Object change listings
⟨

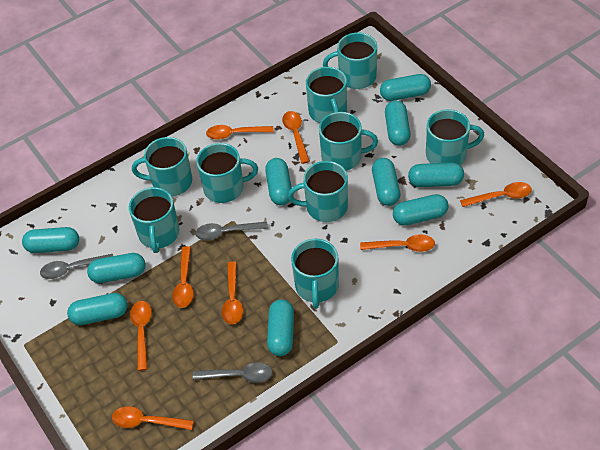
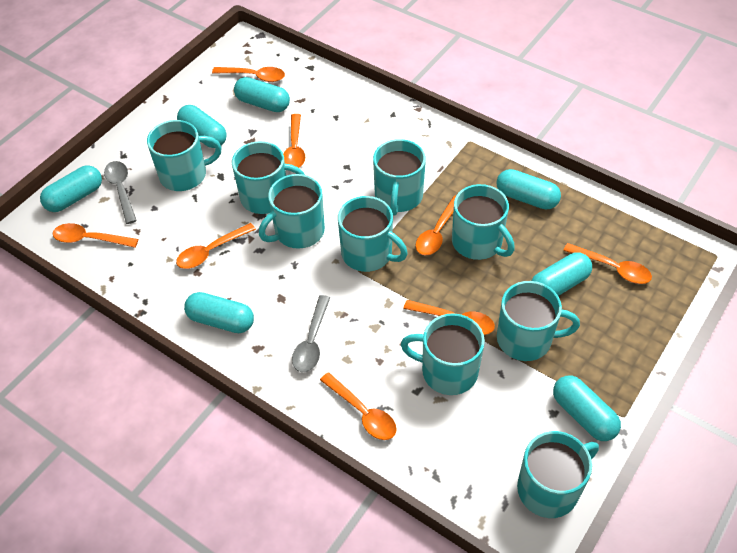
grey spoon: 3 -> 2
turquoise capsule: 10 -> 7

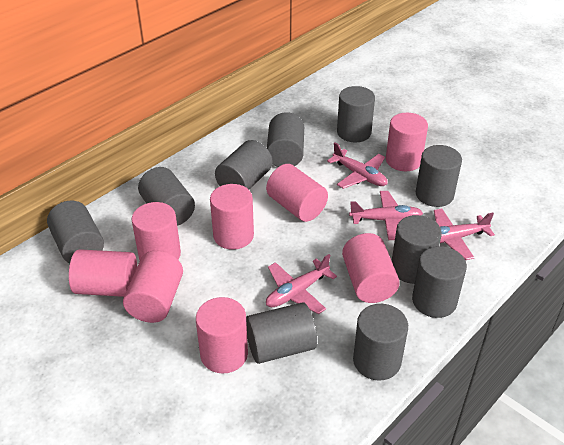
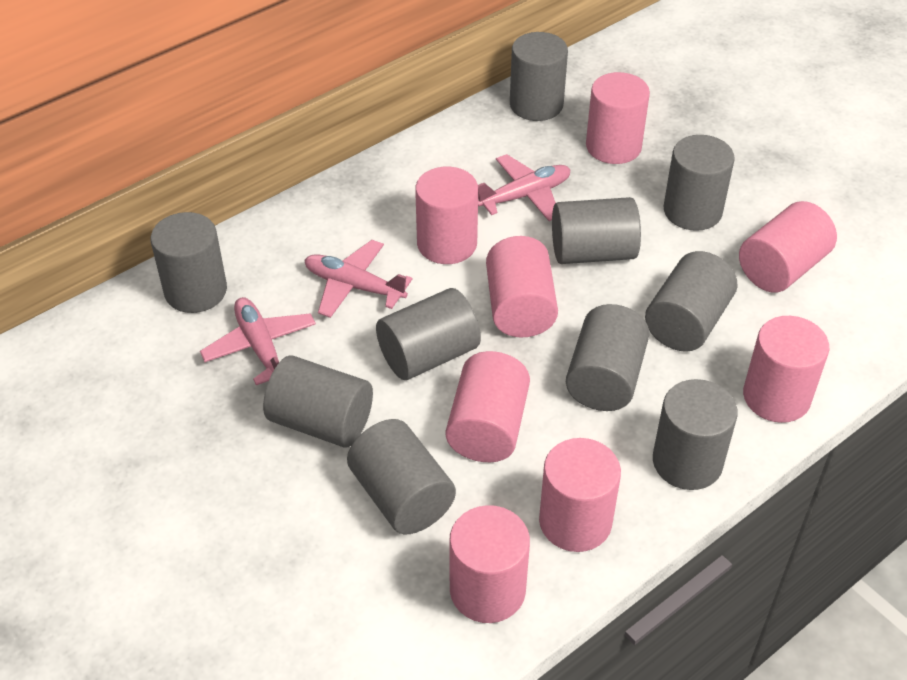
pink plane: 4 -> 3

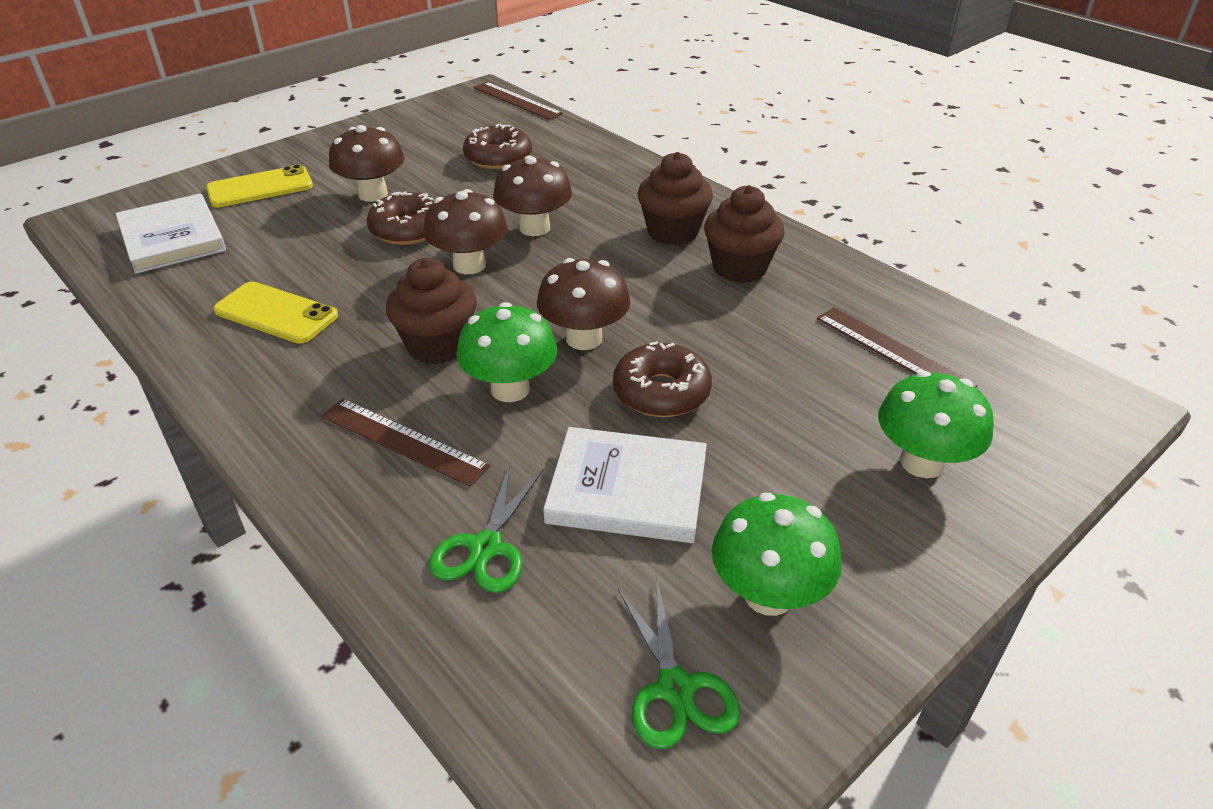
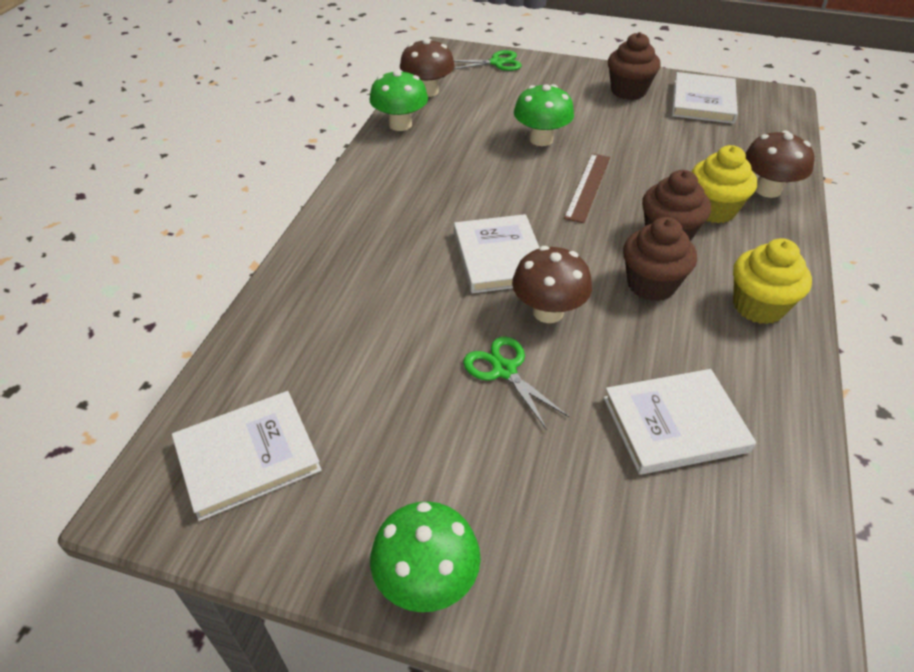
brown donut: 3 -> 0
brown mushroom: 4 -> 3
brown ruler: 3 -> 1
white book: 2 -> 4
yellow cupcake: 0 -> 2
yellow phone: 2 -> 0

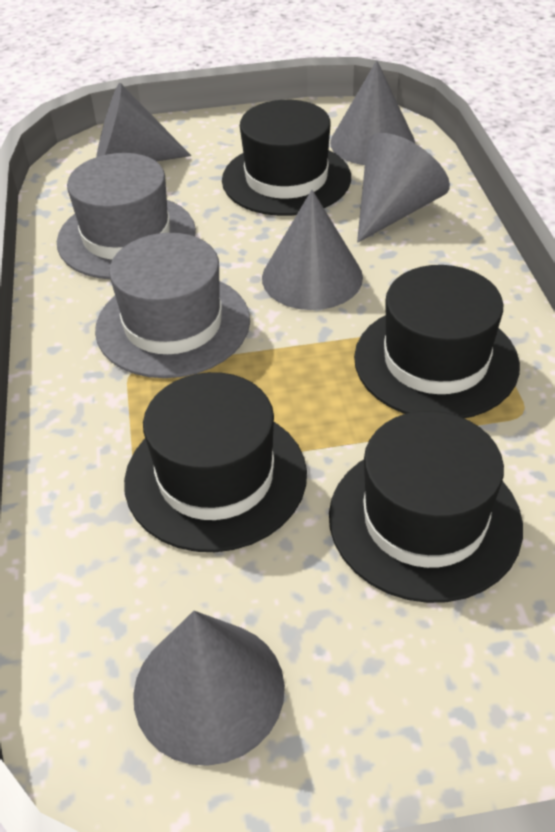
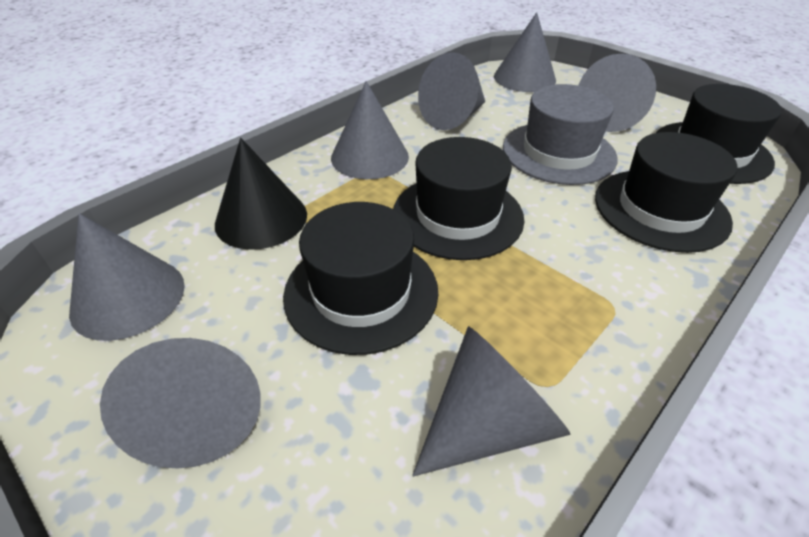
black cone: 0 -> 1
grey cone: 5 -> 7
grey hat: 2 -> 1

⟩

**TASK DESCRIPTION**
What is needed is an exact reproduction of the data, pictures excluded.

**EXERCISE RESPONSE**
grey spoon: 3 -> 2
turquoise capsule: 10 -> 7

pink plane: 4 -> 3

brown donut: 3 -> 0
brown mushroom: 4 -> 3
brown ruler: 3 -> 1
white book: 2 -> 4
yellow cupcake: 0 -> 2
yellow phone: 2 -> 0

black cone: 0 -> 1
grey cone: 5 -> 7
grey hat: 2 -> 1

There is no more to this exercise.